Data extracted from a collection
== Segment start ==
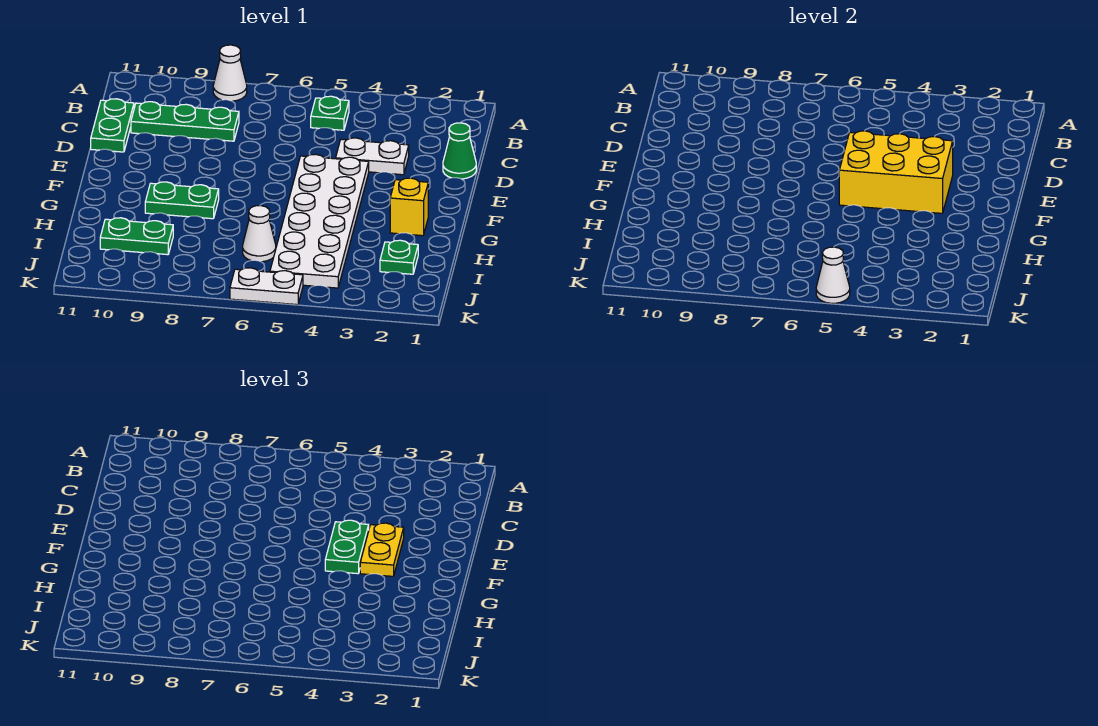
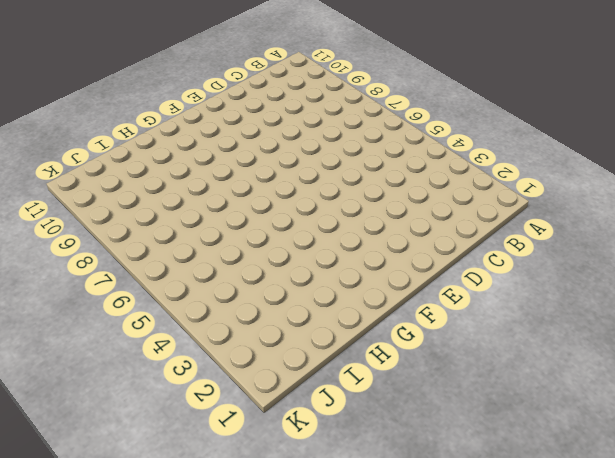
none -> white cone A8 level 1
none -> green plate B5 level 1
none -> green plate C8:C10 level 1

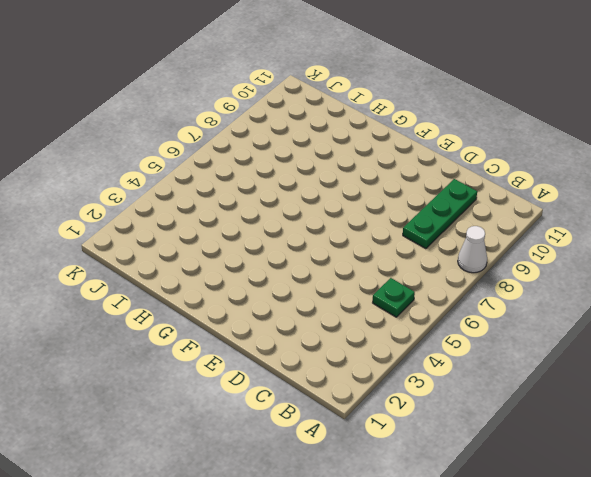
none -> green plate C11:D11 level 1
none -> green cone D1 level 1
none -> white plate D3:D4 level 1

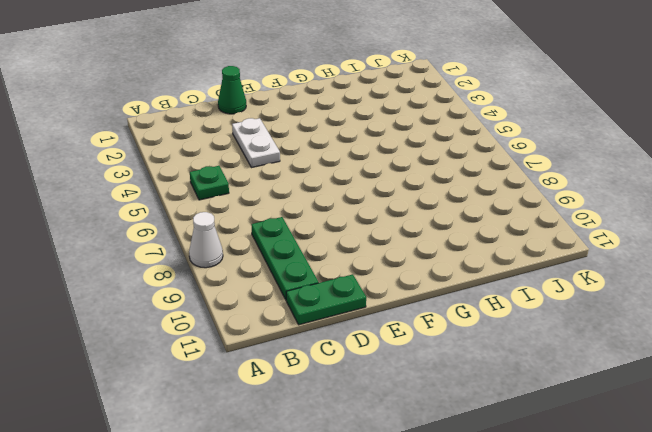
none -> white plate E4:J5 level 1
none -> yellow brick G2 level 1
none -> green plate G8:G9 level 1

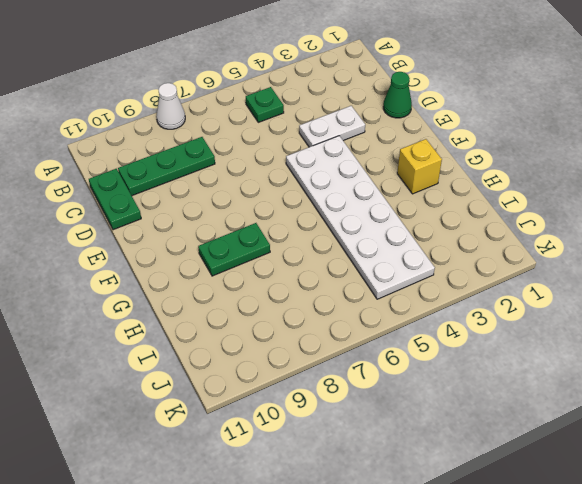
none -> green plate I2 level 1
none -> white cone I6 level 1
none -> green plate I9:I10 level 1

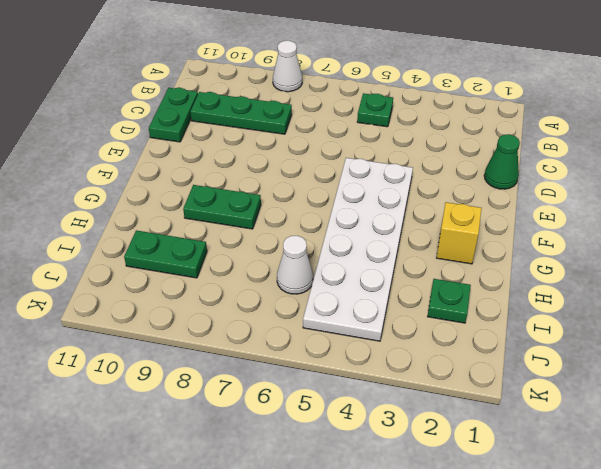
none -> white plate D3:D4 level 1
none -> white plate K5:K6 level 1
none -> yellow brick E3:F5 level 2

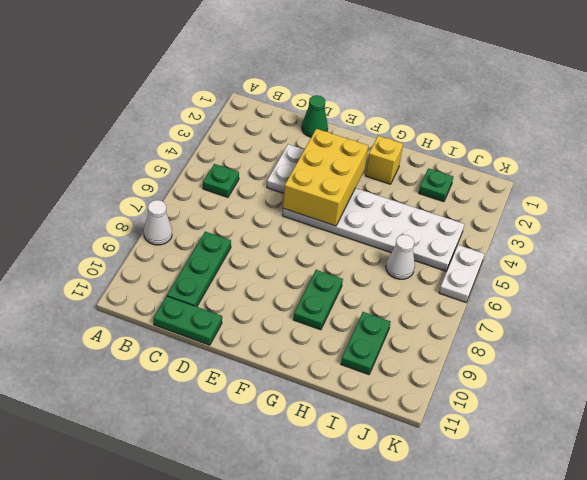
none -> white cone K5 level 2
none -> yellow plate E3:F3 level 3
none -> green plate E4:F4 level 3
== Segment end ==
To do>
Pick out all lines from the data above in which the word "plate" appears.

Written solution>
none -> green plate B5 level 1
none -> green plate C8:C10 level 1
none -> green plate C11:D11 level 1
none -> white plate D3:D4 level 1
none -> white plate E4:J5 level 1
none -> green plate G8:G9 level 1
none -> green plate I2 level 1
none -> green plate I9:I10 level 1
none -> white plate D3:D4 level 1
none -> white plate K5:K6 level 1
none -> yellow plate E3:F3 level 3
none -> green plate E4:F4 level 3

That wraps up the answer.